* _EXERCISE_
Go through the following data and transcribe exactly the stretch of lines from the one holding "J201 pin 1: GND -> +5V" to the one holding "R3: 510 (ALARM, LEDK) -> 560 (ALARM, LEDK)", both included.

* _DATA FOR PROCESSING_
------------------------------------------------------------------------

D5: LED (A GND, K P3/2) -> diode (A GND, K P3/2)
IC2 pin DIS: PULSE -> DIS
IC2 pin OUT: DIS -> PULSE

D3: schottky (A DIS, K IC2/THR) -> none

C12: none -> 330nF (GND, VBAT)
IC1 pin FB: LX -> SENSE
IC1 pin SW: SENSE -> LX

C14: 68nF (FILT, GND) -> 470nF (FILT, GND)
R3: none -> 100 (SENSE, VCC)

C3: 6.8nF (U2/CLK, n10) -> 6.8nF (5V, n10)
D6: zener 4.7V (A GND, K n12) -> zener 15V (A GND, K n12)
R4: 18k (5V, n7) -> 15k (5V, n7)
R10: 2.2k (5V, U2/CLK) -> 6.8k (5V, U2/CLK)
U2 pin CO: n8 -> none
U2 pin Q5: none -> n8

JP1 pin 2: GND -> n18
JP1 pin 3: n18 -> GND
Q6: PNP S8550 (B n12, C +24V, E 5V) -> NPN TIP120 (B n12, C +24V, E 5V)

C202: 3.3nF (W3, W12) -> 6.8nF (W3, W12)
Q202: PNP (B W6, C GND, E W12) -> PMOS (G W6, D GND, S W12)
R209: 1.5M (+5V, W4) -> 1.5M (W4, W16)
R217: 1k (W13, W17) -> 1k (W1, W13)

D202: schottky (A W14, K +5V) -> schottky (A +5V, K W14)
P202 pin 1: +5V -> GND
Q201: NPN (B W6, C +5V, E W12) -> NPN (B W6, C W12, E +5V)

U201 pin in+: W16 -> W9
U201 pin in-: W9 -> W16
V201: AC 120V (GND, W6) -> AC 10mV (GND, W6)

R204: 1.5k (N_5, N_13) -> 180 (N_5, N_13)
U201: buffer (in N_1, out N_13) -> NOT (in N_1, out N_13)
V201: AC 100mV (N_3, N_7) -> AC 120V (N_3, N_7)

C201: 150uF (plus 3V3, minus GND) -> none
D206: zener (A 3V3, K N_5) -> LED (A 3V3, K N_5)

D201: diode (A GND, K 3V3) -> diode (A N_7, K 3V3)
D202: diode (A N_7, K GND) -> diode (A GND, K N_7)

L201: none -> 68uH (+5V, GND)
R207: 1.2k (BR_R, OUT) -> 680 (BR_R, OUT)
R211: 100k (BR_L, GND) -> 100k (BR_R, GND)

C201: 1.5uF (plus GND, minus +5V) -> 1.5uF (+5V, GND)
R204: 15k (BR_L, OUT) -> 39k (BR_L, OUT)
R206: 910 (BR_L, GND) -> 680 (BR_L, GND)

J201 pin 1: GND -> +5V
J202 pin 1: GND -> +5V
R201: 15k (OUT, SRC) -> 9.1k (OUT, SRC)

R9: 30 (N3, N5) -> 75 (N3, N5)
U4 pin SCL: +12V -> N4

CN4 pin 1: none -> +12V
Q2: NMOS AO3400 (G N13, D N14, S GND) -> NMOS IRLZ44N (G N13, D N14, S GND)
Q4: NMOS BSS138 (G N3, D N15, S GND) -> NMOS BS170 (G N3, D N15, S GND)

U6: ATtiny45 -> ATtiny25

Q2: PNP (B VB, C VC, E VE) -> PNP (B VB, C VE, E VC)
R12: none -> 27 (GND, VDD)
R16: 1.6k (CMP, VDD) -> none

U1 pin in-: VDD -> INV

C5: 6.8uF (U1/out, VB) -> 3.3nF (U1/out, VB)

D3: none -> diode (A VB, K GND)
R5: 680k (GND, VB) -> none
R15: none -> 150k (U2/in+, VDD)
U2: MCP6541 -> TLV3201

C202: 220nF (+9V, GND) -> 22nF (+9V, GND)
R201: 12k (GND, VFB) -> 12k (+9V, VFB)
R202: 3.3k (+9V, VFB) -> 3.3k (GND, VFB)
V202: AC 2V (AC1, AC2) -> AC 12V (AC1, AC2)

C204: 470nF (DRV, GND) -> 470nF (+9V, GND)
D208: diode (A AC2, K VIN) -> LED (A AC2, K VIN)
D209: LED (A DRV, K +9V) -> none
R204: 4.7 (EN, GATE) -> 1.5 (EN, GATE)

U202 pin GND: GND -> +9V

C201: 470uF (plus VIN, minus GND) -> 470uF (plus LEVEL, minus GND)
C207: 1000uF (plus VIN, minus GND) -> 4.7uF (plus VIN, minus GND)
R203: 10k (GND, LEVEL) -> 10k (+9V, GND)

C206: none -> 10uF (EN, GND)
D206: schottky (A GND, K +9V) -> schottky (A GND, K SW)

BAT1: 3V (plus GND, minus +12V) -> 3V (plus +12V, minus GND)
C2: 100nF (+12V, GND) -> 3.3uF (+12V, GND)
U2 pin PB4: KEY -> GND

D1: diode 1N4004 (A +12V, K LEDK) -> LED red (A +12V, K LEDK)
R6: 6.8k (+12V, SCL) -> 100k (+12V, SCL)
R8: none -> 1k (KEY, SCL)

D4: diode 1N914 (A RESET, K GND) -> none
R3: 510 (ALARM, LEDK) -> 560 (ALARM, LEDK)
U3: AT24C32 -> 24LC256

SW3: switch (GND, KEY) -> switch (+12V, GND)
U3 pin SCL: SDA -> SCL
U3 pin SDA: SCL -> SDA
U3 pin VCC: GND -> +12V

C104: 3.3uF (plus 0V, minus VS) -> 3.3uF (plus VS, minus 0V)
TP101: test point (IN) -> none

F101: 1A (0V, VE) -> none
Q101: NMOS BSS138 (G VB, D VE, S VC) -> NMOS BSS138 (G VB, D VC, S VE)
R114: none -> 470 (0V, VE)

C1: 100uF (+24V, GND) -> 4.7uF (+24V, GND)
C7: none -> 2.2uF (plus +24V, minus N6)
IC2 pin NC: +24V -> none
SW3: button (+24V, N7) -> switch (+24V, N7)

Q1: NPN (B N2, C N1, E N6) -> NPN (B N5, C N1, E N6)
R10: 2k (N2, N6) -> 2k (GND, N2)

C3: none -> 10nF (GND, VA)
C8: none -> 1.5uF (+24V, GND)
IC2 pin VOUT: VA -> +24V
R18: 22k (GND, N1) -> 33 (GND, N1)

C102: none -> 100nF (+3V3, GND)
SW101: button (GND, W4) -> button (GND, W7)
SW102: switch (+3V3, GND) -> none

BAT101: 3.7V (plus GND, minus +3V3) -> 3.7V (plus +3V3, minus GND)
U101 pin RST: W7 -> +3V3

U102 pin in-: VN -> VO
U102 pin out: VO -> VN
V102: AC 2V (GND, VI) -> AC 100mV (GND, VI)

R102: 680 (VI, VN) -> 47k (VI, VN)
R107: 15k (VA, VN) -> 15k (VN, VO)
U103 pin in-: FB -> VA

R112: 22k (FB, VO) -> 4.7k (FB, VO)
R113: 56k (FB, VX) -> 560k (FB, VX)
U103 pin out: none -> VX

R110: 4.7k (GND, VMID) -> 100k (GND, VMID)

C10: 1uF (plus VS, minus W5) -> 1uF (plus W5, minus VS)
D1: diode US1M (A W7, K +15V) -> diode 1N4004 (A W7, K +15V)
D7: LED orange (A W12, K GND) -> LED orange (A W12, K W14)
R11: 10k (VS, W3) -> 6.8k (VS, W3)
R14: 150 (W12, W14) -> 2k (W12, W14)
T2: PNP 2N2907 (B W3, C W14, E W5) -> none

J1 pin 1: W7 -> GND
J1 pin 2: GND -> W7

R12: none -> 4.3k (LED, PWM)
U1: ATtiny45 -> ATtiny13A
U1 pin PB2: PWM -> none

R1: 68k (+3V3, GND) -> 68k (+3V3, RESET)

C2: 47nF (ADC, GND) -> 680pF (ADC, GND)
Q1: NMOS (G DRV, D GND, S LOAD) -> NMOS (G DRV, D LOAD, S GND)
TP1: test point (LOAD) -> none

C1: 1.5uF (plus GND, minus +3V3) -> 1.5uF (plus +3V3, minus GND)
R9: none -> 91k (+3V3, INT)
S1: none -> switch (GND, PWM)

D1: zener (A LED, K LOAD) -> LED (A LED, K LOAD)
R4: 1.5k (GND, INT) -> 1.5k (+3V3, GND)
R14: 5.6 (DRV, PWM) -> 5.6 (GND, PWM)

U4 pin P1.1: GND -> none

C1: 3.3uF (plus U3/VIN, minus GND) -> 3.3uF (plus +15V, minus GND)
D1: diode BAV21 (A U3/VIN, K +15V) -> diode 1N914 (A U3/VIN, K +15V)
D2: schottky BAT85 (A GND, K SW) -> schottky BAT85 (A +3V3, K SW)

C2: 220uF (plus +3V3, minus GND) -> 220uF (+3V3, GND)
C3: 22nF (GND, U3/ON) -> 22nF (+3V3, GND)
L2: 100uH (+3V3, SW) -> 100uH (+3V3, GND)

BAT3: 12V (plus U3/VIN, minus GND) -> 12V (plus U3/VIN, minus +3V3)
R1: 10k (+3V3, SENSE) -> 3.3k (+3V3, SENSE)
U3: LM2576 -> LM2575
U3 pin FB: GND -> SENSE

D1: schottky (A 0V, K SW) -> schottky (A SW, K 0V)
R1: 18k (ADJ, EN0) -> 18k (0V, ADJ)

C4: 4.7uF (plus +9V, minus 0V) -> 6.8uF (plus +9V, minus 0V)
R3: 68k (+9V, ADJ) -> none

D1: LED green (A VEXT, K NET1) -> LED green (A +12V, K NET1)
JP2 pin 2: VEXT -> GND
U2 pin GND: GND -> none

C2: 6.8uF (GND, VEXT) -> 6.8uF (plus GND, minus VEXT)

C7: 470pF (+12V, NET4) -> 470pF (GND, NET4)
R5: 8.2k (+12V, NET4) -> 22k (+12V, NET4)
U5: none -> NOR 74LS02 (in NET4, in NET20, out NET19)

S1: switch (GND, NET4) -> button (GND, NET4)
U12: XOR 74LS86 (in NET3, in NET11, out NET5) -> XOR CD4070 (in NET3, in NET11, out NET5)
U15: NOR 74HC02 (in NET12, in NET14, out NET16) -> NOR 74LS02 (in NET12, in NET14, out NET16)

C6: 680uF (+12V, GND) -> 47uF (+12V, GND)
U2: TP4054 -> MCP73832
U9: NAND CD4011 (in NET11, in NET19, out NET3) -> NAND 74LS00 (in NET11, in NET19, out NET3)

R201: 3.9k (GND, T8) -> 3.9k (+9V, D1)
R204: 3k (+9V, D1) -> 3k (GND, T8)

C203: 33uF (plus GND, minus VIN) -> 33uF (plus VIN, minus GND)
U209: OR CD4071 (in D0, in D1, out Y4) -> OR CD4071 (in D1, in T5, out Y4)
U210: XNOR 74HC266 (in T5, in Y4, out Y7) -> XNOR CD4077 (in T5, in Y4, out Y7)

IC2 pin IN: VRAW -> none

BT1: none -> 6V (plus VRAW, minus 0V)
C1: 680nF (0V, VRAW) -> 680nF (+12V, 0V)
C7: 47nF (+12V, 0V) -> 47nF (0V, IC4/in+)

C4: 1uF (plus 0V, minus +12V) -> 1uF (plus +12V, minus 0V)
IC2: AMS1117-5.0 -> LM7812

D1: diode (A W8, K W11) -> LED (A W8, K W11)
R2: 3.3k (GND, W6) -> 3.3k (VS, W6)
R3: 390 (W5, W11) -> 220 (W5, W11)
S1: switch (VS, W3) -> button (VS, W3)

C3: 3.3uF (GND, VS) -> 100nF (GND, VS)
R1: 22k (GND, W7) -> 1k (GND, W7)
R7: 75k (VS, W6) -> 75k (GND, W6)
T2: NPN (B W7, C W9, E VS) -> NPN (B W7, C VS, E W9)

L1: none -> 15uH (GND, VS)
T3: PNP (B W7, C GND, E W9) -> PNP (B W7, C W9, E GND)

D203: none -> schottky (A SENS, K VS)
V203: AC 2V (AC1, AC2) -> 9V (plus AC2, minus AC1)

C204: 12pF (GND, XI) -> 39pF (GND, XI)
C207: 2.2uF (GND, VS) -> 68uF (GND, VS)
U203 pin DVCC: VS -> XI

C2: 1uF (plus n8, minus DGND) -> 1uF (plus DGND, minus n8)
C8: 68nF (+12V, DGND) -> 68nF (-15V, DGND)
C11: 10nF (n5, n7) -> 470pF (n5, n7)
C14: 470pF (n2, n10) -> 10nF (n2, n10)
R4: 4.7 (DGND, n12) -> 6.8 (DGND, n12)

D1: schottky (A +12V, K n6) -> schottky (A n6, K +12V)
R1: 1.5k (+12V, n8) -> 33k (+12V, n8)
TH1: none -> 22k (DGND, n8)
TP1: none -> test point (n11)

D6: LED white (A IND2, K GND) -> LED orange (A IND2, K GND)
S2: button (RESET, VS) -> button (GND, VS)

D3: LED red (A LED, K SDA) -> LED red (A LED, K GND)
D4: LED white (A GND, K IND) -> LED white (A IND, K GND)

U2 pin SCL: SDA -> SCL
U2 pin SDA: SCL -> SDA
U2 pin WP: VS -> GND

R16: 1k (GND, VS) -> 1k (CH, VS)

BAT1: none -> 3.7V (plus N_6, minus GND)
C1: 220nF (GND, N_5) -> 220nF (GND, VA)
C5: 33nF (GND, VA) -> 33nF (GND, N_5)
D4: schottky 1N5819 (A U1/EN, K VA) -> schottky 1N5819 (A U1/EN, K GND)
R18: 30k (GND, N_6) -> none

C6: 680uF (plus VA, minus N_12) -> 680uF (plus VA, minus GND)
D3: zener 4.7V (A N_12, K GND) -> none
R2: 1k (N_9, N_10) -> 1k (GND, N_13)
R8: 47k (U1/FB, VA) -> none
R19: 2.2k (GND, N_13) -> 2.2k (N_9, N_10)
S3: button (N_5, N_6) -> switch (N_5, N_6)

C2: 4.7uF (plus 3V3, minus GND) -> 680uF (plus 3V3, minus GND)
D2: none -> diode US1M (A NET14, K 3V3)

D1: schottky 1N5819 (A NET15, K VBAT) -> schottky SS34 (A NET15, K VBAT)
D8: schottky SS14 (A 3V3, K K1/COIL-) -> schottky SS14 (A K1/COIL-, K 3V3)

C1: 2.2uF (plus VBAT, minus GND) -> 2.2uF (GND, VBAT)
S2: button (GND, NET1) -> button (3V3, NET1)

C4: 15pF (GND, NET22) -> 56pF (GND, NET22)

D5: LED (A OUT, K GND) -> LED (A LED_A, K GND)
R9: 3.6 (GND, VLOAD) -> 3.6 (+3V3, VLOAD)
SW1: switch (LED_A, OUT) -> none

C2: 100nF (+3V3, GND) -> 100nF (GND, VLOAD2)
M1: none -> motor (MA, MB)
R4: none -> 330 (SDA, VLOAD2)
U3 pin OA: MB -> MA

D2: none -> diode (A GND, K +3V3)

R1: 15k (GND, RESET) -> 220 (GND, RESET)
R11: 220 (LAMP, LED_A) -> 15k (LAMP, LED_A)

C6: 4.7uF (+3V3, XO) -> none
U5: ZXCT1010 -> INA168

------------------------------------------------------------------------

* _YOUR RESPONSE_
J201 pin 1: GND -> +5V
J202 pin 1: GND -> +5V
R201: 15k (OUT, SRC) -> 9.1k (OUT, SRC)

R9: 30 (N3, N5) -> 75 (N3, N5)
U4 pin SCL: +12V -> N4

CN4 pin 1: none -> +12V
Q2: NMOS AO3400 (G N13, D N14, S GND) -> NMOS IRLZ44N (G N13, D N14, S GND)
Q4: NMOS BSS138 (G N3, D N15, S GND) -> NMOS BS170 (G N3, D N15, S GND)

U6: ATtiny45 -> ATtiny25

Q2: PNP (B VB, C VC, E VE) -> PNP (B VB, C VE, E VC)
R12: none -> 27 (GND, VDD)
R16: 1.6k (CMP, VDD) -> none

U1 pin in-: VDD -> INV

C5: 6.8uF (U1/out, VB) -> 3.3nF (U1/out, VB)

D3: none -> diode (A VB, K GND)
R5: 680k (GND, VB) -> none
R15: none -> 150k (U2/in+, VDD)
U2: MCP6541 -> TLV3201

C202: 220nF (+9V, GND) -> 22nF (+9V, GND)
R201: 12k (GND, VFB) -> 12k (+9V, VFB)
R202: 3.3k (+9V, VFB) -> 3.3k (GND, VFB)
V202: AC 2V (AC1, AC2) -> AC 12V (AC1, AC2)

C204: 470nF (DRV, GND) -> 470nF (+9V, GND)
D208: diode (A AC2, K VIN) -> LED (A AC2, K VIN)
D209: LED (A DRV, K +9V) -> none
R204: 4.7 (EN, GATE) -> 1.5 (EN, GATE)

U202 pin GND: GND -> +9V

C201: 470uF (plus VIN, minus GND) -> 470uF (plus LEVEL, minus GND)
C207: 1000uF (plus VIN, minus GND) -> 4.7uF (plus VIN, minus GND)
R203: 10k (GND, LEVEL) -> 10k (+9V, GND)

C206: none -> 10uF (EN, GND)
D206: schottky (A GND, K +9V) -> schottky (A GND, K SW)

BAT1: 3V (plus GND, minus +12V) -> 3V (plus +12V, minus GND)
C2: 100nF (+12V, GND) -> 3.3uF (+12V, GND)
U2 pin PB4: KEY -> GND

D1: diode 1N4004 (A +12V, K LEDK) -> LED red (A +12V, K LEDK)
R6: 6.8k (+12V, SCL) -> 100k (+12V, SCL)
R8: none -> 1k (KEY, SCL)

D4: diode 1N914 (A RESET, K GND) -> none
R3: 510 (ALARM, LEDK) -> 560 (ALARM, LEDK)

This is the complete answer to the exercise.